Stored records:
-=-=-=-=-

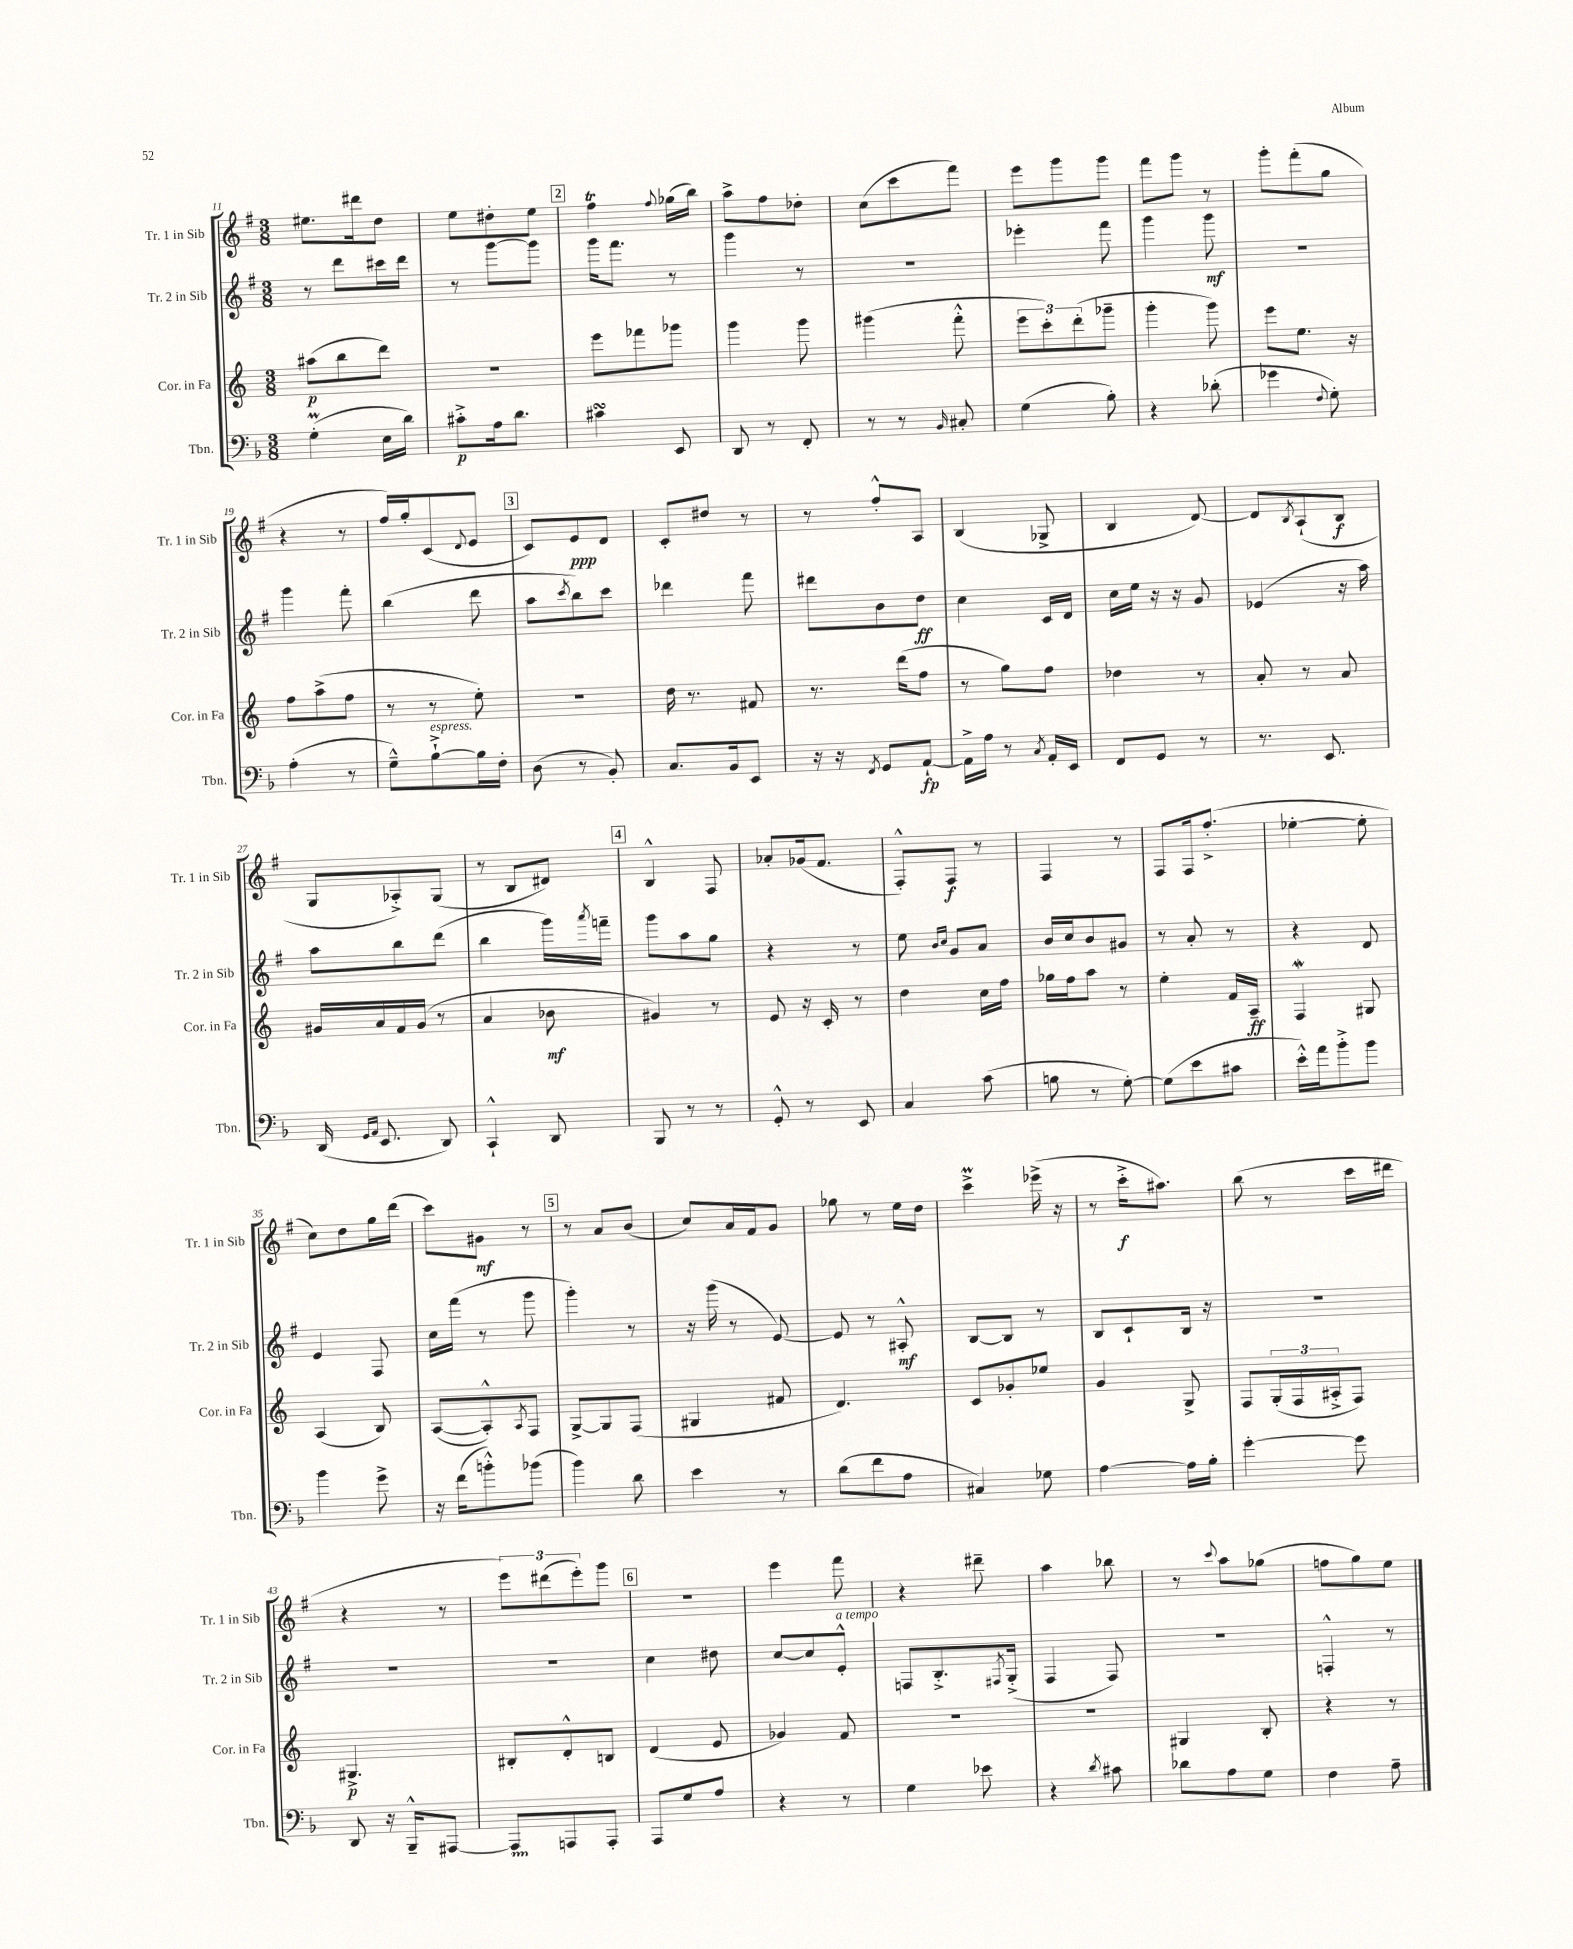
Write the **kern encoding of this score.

**kern	**kern	**kern	**kern
*staff4	*staff3	*staff2	*staff1
*clefF4	*clefG2	*clefG2	*clefG2
*k[b-]	*k[]	*k[f#]	*k[f#]
*M3/8	*M3/8	*M3/8	*M3/8
(4G'\	(8aa#\L	8r	8.ee#\L
.	8bb\	8ddd\L	.
.	.	.	16ddd#\k
16E\LL	8ddd\J)	16ccc#\L	8dd\J
16d\JJ)	.	16ddd\JJ	.
=	=	=	=
8c#'^\L	4.r	8r	8ee\L
16A\k	.	[8ggg\L	8dd#'\
8.d\J	.	.	.
.	.	8ggg\]J	8ee\J
=	=	=	=
4c#\	8eee\L	16ggg\LK	4ff#\
.	.	8.fff#\J	.
.	8fff-\	.	.
.	.	.	8qqff#/
8EE/	8ggg-\J	8r	(16gg-\LL
.	.	.	16bb\JJ)
=	=	=	=
8DD/	4ggg\	4ggg\	8aa^\L
8r	.	.	8ff#\
8FF'/	8ggg\	8r	8dd-'\J
=	=	=	=
8r	(4ggg#\	4.r	(8cc\L
8r	.	.	8ccc\
16qqBB-/	.	.	.
8C#'/	8fff'^^\	.	8fff#\J)
=	=	=	=
(4G\	12eee\L	4eee-'\	8eee\L
.	12ccc'\)	.	.
.	.	.	8ggg\
.	(12ddd'\	.	.
8B-'\)	8ggg-~\J	8fff#\	8ggg\J
=	=	=	=
4r	4ggg'\	4ggg\	8fff#\L
.	.	.	8ggg\J
(8d-'\	8ggg\)	8ggg\	8r
=	=	=	=
4g-\	8eee\L	4.r	8ggg'\L
.	8.ee\J	.	(8fff#'\
8qqF/	.	.	.
8G'\)	.	.	8gg\J
.	16r	.	.
=	=	=	=
(4A'\	8ff\L	4ggg\	4r
.	(8aa^\	.	.
8r	8ff\J	8fff#'\	8r
=	=	=	=
8G~^^\L)	8r	(4bb\	16ff#/LL)
.	.	.	16gg'/J
[8B-`^\	8r	.	(8c/
.	.	.	8qqd/
16B-\]L	8ee'\)	8ddd\	8e/J
16F'\JJ	.	.	.
=	=	=	=
(8D\	4.r	8aa\L	8c/L)
.	.	8qccc/	.
8r	.	8bb\)	8e/
8BB-'/)	.	8ccc\J	8d/J
=	=	=	=
8.C/L	16dd\	4ddd-\	8c'/L
.	8.r	.	.
.	.	.	8dd#/J
16BB-/k	.	.	.
8EE/J	8f#/	8fff#\	8r
=	=	=	=
16r	8.r	8ddd#\L	8r
16r	.	.	.
8qFF/	.	.	.
8GG/L	.	8b\	8ff#'^^/L
.	(16ddd\LK	.	.
[8AA`/J	8ff\J	8dd\J	8A/J
=	=	=	=
16AA^\]LL	8r	4cc\	(4B/
16A\JJ	.	.	.
8r	8gg\L)	.	.
8qC/	.	.	.
16AA'/LL	8ff\J	16c/LL	8G-^/
16EE/JJ	.	16d/JJ	.
=	=	=	=
8FF/L	4dd-\	16cc\LL	4B/
.	.	16ee\JJ	.
8GG/J	.	16r	.
.	.	16r	.
8r	8r	8g/	[8d/)
=	=	=	=
8.r	8a'/	(4e-/	8d/]L
.	.	.	8qB/
.	8r	.	(8A`/
8.EE/	.	.	.
.	8a/	16r	8B/J
.	.	16aa\)	.
=	=	=	=
(16DD/	16g#/LL	8aa\L	8G/L
16qqGG/LL	.	.	.
16qqAA/JJ	.	.	.
8.EE/	16a/	.	.
.	16f/	8bb\	8A-'^/)
.	(16g#/JJ	.	.
8DD/)	8r	(8ddd\J	(8G/J
=	=	=	=
4CC`^^/	4a/	4bb\	8r
.	.	.	8B/L
8DD/	8b-\	16ggg\LL)	8d#/J)
.	.	8qaaa/	.
.	.	16fff~\JJ	.
=	=	=	=
8BBB-/	4g#/)	8ggg\L	4B^^/
8r	.	8aa\	.
8r	8r	8gg\J	8F#/
=	=	=	=
8GG'^^/	8e/	4r	8a-'/L
8r	16r	.	(16g-/k
.	16c'/	.	8.f#/J
8EE/	8r	8r	.
=	=	=	=
4C/	4dd\	8ee\	8F#'^^/L)
.	.	16qqb/LL	.
.	.	16qqcc/JJ	.
.	.	8g/L	8F#/J
(8c\	16cc\LL	8a/J	8r
.	16ff\JJ	.	.
=	=	=	=
8B\	16gg-\LL	16b/LL	4F#/
.	16ff\J	16cc/J	.
8r	8aa\J	8b/	.
[8G'\)	8r	8g#/J	8r
=	=	=	=
(8G\]L	4ee'\	8r	8F#/L
8e\	.	8a'/	16F#/k
.	.	.	(8.ff#'^/J
8c#\J	16f/LL	8r	.
.	16A~/JJ	.	.
=	=	=	=
16e'^^\LL)	4F/	4r	[4ee-'\
16a\J	.	.	.
8b-'^\	.	.	.
8b-\J	8G#/	8d/	8ee-'\]
=	=	=	=
4b-\	(4A/	4e/	8cc\L)
.	.	.	8dd\
8g^\	8B/)	8F#/	16gg\L
.	.	.	(16ddd\JJ
=	=	=	=
16r	([8A/L	16cc\LL	8ccc\L)
(16f\LK	.	(16fff#\JJ	.
8b'^^\)	8A'^^/])	8r	8g#\J
.	8qA/	.	.
(8b-\J	8F/J	8ggg\	8r
=	=	=	=
4b-\)	[8G^/L	4ggg'\)	8r
.	8G/]	.	8a/L
8d\	(8F/J	8r	(8b/J
=	=	=	=
4e\	4G#/	16r	8cc/L)
.	.	(16ggg\	.
.	.	8r	16a/L
.	.	.	16f#/J
8r	8f#/	[8e/)	8g/J
=	=	=	=
(8d\L	4.d/)	8e/]	8gg-\
8f\	.	8r	8r
8A\J	.	8A#'^^/	16ee\LL
.	.	.	16dd\JJ
=	=	=	=
4C#/)	8c/L	[8B/L	4ccc^\
.	8g-'/	8B/]J	.
8G-\	8ee-/J	8r	(16eee-^\
.	.	.	16r
=	=	=	=
[4A\	4g/	8B/L	8r
.	.	8c`/	16ccc'^\LK
.	.	.	8.aa#\J)
16A\]LL	8G^/	16B/Jk	.
16B-'\JJ	.	16r	.
=	=	=	=
[4g'\	8F/L	4.r	(8bb\
.	(24G'/L	.	8r
.	24F/	.	.
.	24A#'^/J	.	.
8g\]	8F/J)	.	16ccc\LL
.	.	.	16ddd#\JJ
=	=	=	=
8DD/	4.G#^/	4.r	4r
16r	.	.	.
16BBB-~^^/LK	.	.	.
[8AAA#/J	.	.	8r
=	=	=	=
8AAA#/]L	8B#'/L	4.r	12eee\L)
.	.	.	(12ddd#\
8AAA/	8d'^^/	.	.
.	.	.	12eee'\)
8AAA'/J	8B/J	.	8ggg\J
=	=	=	=
8AAA/L	(4d/	4cc\	4.r
8G/	.	.	.
8A/J	8e/	8dd#\	.
=	=	=	=
4r	4g-/)	[8cc/L	4eee\
.	.	8cc/]	.
8r	8f/	8e'^^/J	8fff#\
=	=	=	=
4G\	4.r	8F/L	4r
.	.	8.B'^/	.
8e-\	.	.	8ddd#~\
.	.	8qF#/	.
.	.	(16G'^/Jk	.
=	=	=	=
4r	4.r	4F#/	4aa\
8qd/	.	.	.
8c#\	.	8F#/)	8bb-\
=	=	=	=
8d-\L	4G#/	4.r	8r
.	.	.	8qqccc/
8A\	.	.	8aa\L
8G\J	8B'/	.	(8gg-\J
=	=	=	=
4F\	4r	4F'^^/	8ff\L
.	.	.	8gg\)
8A~\	8r	8r	8ee\J
==	==	==	==
*-	*-	*-	*-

-=-=-=-=-

## The problem
Gather every line of the data above that contains the string "kern", treating uppercase and lowercase letters as different.

## Task response
Write the **kern encoding of this score.
**kern	**kern	**kern	**kern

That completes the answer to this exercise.